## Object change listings
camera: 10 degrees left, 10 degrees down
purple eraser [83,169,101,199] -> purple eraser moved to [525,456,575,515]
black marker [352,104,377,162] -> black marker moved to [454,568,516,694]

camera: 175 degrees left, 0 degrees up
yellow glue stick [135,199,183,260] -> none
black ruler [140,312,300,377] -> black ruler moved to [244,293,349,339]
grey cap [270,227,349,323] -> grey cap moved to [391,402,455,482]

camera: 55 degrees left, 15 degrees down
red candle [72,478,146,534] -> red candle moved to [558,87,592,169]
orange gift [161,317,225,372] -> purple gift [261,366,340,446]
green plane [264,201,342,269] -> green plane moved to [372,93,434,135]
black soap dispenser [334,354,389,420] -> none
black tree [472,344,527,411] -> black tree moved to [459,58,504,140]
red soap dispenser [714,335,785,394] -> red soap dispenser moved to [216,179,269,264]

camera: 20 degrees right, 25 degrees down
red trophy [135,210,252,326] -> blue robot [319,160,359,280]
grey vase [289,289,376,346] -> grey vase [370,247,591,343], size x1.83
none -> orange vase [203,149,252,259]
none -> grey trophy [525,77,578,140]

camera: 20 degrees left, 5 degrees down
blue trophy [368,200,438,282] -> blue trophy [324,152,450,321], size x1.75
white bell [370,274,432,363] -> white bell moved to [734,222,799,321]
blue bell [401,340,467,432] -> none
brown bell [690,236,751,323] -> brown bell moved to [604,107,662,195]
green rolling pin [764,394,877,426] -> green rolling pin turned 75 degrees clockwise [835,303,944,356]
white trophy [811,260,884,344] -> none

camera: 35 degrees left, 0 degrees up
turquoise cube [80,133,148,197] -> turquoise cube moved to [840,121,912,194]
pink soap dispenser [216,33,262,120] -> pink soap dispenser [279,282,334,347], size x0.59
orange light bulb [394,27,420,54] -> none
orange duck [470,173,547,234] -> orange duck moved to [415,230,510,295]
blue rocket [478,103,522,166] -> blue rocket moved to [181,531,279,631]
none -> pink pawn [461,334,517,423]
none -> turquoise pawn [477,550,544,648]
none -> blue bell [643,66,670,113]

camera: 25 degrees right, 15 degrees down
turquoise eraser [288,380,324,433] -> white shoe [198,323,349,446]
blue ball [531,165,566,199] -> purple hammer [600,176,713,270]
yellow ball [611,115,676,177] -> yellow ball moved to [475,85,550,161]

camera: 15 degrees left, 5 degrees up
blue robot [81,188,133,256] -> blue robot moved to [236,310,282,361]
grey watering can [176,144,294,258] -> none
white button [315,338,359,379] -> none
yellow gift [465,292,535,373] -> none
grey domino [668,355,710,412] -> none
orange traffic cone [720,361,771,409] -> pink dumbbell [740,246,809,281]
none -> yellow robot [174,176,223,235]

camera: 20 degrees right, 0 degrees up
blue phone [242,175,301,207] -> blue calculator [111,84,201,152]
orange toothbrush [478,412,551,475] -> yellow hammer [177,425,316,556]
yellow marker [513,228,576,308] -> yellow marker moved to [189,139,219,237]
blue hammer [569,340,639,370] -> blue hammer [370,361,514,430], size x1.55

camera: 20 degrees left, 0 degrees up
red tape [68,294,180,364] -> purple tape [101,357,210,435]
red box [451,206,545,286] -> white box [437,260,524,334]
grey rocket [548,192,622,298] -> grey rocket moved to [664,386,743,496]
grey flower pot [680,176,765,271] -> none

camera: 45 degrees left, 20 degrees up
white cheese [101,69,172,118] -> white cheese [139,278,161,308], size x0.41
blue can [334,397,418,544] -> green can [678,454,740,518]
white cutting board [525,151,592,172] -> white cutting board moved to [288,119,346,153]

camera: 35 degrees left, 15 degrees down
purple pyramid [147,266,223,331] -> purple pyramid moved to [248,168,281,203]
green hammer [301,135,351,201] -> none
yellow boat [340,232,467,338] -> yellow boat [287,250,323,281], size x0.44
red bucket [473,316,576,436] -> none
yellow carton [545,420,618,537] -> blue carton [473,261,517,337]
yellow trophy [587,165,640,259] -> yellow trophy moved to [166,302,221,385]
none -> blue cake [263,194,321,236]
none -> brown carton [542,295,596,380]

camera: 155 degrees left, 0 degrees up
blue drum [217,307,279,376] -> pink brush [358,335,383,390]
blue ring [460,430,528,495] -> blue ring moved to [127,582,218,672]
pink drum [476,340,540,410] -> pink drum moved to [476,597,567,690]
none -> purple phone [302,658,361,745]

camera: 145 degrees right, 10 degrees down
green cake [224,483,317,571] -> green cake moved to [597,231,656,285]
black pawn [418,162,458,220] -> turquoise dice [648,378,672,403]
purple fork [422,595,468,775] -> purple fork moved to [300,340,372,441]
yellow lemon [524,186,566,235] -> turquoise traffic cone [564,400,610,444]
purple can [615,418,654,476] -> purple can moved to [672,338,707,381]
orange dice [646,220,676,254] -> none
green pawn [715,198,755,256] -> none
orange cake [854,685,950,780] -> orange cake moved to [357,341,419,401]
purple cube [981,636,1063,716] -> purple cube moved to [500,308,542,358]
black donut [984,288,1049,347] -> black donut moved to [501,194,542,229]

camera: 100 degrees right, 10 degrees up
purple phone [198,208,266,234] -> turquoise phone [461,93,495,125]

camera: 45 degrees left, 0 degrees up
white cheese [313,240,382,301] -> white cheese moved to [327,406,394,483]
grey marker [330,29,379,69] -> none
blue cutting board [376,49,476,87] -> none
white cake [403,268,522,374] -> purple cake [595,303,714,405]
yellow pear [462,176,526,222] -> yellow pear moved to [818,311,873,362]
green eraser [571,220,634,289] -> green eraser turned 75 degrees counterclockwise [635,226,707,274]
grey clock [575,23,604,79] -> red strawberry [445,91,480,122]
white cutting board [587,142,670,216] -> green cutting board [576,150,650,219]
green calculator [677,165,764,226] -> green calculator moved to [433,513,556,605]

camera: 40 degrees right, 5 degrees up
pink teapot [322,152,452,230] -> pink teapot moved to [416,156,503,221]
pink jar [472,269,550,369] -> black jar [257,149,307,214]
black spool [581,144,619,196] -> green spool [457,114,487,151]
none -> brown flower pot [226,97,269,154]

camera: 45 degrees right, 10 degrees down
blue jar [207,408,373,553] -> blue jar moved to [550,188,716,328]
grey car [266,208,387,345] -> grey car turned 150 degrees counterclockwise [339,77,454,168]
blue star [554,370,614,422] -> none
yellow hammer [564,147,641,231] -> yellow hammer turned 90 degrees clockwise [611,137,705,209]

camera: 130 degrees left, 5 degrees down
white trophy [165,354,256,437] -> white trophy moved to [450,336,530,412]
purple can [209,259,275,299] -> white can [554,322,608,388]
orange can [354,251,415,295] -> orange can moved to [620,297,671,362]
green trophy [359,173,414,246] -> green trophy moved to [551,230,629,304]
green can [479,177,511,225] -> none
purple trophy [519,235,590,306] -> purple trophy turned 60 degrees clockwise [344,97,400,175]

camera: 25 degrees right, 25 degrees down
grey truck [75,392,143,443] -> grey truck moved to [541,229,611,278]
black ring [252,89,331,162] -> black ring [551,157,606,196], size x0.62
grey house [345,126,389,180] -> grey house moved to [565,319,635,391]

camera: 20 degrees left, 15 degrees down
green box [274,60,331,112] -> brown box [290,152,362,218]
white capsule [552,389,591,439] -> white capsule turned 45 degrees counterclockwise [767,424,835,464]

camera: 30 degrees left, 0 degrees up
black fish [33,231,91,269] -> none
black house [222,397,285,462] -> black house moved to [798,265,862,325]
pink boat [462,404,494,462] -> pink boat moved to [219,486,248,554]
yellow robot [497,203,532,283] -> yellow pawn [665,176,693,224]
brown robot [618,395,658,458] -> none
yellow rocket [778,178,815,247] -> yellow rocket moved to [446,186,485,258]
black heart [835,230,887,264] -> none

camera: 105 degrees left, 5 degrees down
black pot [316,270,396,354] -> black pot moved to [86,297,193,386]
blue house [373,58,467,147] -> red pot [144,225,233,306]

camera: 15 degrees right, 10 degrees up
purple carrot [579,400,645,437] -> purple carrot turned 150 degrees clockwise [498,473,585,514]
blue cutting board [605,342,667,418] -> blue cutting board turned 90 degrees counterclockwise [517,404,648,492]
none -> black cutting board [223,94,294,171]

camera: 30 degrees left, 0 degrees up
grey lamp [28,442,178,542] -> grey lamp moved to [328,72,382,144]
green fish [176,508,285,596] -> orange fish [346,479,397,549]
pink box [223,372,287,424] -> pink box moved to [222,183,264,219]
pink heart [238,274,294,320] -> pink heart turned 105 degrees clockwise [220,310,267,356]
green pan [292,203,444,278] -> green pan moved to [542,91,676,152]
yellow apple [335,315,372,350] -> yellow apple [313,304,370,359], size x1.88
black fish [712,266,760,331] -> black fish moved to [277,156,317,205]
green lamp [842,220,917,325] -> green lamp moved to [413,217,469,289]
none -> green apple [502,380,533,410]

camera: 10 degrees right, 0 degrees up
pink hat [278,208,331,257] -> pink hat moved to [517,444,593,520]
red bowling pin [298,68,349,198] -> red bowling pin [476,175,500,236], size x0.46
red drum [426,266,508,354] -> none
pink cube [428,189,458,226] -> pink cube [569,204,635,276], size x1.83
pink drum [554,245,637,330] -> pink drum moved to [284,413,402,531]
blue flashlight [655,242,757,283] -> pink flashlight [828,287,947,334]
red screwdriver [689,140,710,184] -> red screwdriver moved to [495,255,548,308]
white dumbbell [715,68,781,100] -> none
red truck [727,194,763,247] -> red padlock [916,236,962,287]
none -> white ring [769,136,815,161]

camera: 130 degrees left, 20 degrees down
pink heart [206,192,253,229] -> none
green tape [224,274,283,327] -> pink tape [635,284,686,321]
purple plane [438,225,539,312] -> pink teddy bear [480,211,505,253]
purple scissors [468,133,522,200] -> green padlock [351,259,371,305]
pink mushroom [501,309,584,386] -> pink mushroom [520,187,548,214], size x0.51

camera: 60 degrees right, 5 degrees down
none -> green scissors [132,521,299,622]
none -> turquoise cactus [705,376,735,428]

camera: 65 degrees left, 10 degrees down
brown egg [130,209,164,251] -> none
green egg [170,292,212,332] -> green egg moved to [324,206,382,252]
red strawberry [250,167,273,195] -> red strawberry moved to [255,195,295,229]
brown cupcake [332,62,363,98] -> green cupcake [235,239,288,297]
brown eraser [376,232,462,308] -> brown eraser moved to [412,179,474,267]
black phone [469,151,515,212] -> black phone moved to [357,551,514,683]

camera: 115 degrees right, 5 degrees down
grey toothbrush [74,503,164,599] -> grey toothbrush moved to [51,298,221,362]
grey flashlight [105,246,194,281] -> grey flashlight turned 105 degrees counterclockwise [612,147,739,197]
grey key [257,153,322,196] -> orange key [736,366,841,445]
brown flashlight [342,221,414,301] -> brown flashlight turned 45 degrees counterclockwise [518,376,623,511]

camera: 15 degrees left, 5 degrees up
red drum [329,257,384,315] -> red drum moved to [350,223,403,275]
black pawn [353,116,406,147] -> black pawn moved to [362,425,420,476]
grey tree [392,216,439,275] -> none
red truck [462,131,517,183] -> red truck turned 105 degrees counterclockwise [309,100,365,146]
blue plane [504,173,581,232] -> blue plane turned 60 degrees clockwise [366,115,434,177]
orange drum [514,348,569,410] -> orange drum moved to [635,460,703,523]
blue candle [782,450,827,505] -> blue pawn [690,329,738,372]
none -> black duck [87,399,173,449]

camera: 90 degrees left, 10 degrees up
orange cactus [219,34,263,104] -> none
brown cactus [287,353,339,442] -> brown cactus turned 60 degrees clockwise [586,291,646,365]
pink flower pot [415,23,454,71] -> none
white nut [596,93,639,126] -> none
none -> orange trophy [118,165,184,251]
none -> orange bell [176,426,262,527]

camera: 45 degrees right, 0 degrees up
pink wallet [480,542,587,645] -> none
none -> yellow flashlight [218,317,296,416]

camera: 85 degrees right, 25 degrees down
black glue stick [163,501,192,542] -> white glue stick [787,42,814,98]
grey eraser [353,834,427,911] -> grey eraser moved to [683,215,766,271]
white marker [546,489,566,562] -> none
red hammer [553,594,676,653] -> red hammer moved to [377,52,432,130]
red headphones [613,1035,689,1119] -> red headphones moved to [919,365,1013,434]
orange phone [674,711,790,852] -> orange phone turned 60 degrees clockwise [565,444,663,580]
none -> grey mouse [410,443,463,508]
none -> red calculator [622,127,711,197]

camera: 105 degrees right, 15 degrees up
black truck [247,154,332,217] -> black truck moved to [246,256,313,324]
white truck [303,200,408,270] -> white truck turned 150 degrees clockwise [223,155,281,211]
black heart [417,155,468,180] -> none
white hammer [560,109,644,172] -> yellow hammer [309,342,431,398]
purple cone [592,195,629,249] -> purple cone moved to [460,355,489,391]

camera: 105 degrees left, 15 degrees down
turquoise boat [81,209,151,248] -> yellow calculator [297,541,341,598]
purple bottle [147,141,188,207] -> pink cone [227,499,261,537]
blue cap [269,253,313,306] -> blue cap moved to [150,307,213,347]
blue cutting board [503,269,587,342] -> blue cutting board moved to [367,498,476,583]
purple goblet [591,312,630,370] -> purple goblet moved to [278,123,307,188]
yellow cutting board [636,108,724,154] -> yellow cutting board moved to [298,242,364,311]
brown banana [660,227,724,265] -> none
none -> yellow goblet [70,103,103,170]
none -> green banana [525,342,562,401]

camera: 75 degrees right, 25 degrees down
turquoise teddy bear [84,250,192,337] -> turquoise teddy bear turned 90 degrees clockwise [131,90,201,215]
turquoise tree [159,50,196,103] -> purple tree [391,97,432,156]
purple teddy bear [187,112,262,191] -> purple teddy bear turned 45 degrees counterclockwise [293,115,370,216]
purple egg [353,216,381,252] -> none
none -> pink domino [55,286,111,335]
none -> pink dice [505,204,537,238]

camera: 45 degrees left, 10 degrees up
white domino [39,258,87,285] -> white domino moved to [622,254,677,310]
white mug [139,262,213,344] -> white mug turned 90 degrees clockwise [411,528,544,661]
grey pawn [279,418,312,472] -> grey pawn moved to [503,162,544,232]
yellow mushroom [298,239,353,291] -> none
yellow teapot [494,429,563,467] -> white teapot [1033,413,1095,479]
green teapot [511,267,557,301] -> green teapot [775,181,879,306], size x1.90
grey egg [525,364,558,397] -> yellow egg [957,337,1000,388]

## Instruction
Which of the lines in the data hold the string "rocket"? Report each of them by copying it.

## Task response
blue rocket [478,103,522,166] -> blue rocket moved to [181,531,279,631]
grey rocket [548,192,622,298] -> grey rocket moved to [664,386,743,496]
yellow rocket [778,178,815,247] -> yellow rocket moved to [446,186,485,258]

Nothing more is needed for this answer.